====== Records to use ======
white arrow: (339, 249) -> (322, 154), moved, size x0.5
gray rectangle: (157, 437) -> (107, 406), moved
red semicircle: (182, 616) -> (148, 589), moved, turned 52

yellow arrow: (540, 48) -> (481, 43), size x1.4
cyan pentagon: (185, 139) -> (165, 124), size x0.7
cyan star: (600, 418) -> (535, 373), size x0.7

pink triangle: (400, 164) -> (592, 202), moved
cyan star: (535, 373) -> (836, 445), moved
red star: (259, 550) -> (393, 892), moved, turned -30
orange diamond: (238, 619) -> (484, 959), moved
======
Task to carry out - Every line above that holds "size" should be copied out.

The completed task -
white arrow: (339, 249) -> (322, 154), moved, size x0.5
yellow arrow: (540, 48) -> (481, 43), size x1.4
cyan pentagon: (185, 139) -> (165, 124), size x0.7
cyan star: (600, 418) -> (535, 373), size x0.7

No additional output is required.